***** EXERCISE DATA
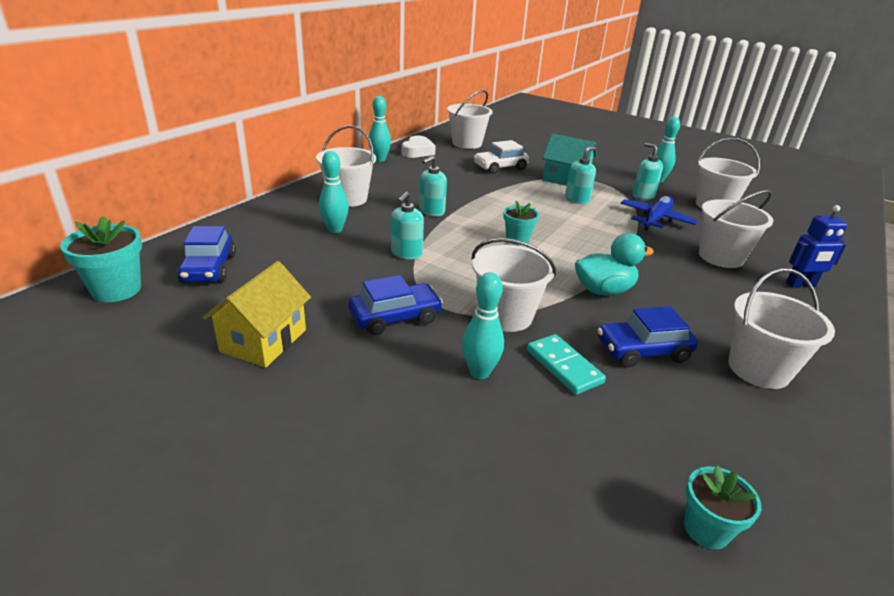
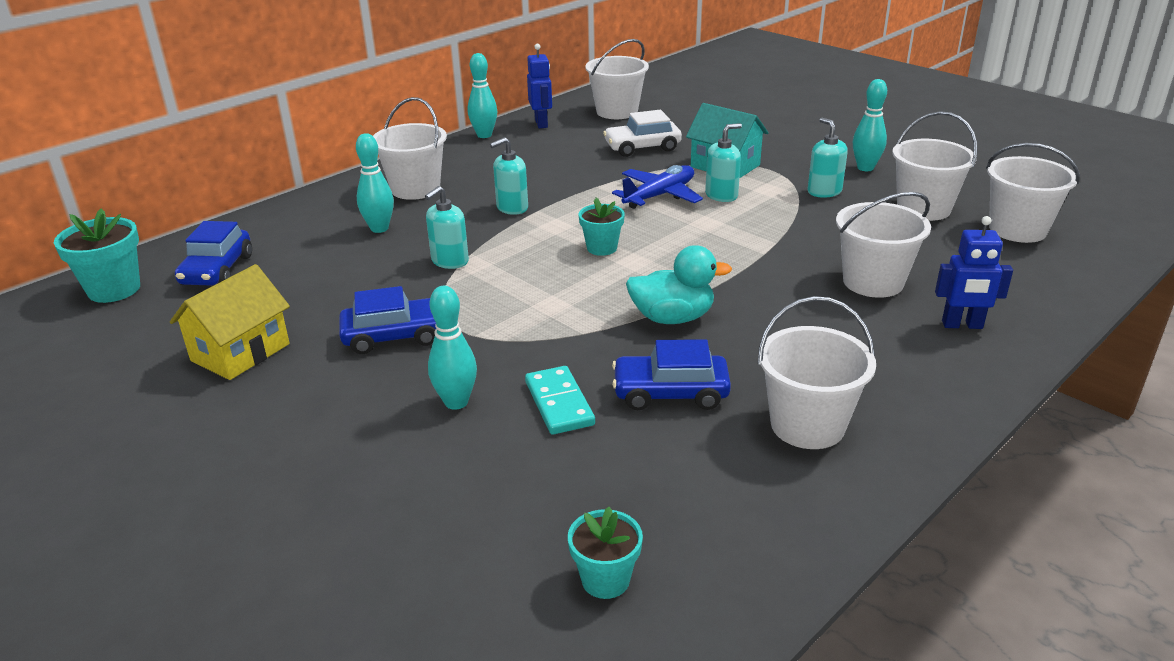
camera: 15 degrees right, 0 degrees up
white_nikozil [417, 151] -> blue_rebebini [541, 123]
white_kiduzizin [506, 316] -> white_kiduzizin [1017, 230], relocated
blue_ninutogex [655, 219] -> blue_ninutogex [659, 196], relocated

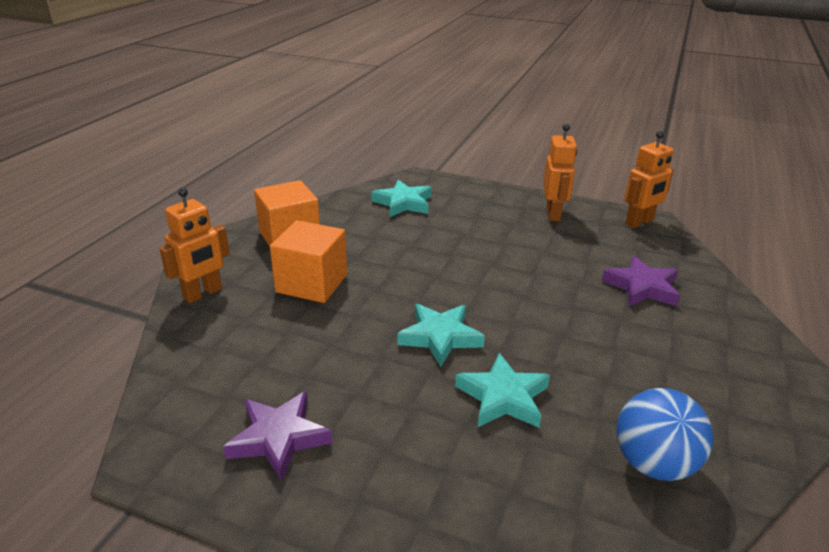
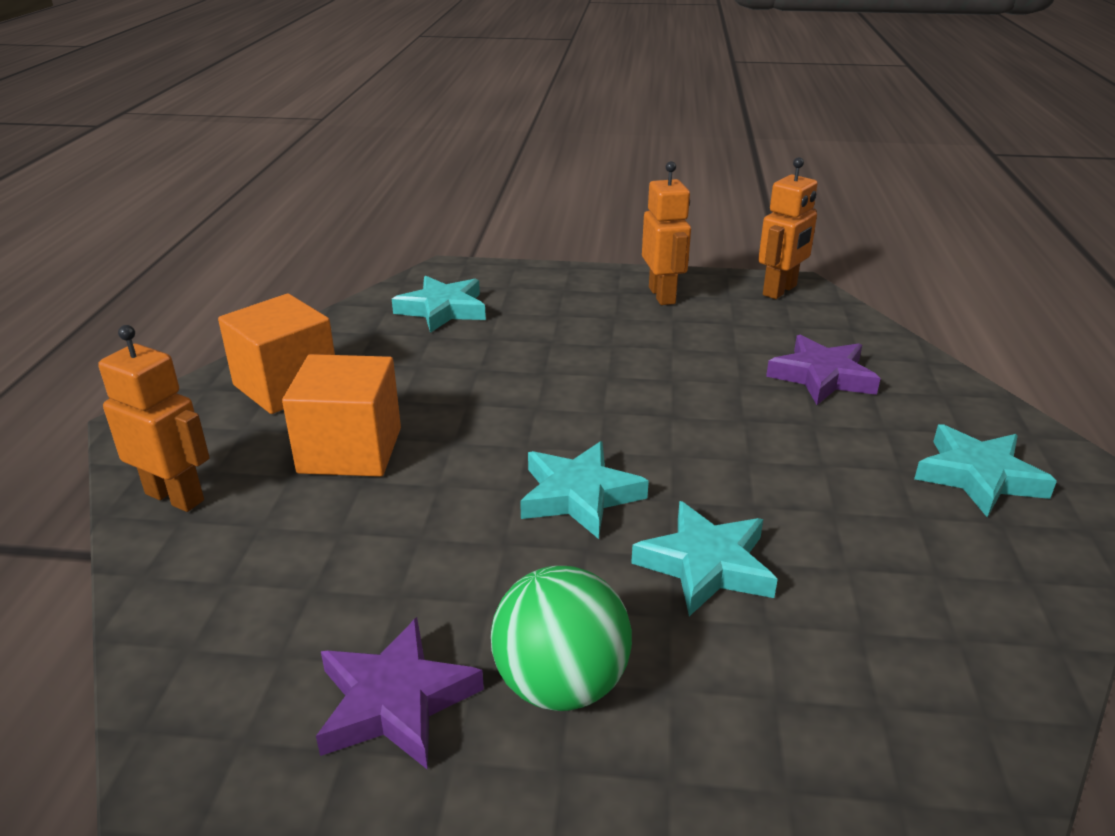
camera: 15 degrees left, 0 degrees up
orange_rebebini [203, 293] -> orange_rebebini [175, 497], 90 degrees counterclockwise
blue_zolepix [653, 464] -> none
none -> green_zolepix [561, 684]
none ->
**********
__TASK OBJECTIVE__: Every line from the line containing "blue_ninutogex [655, 219]" through the last line above is to be printed exactly. Pictures are not copied.

__OUTPUT FOR THIS EXERCISE__:
blue_ninutogex [655, 219] -> blue_ninutogex [659, 196], relocated

camera: 15 degrees left, 0 degrees up
orange_rebebini [203, 293] -> orange_rebebini [175, 497], 90 degrees counterclockwise
blue_zolepix [653, 464] -> none
none -> green_zolepix [561, 684]
none ->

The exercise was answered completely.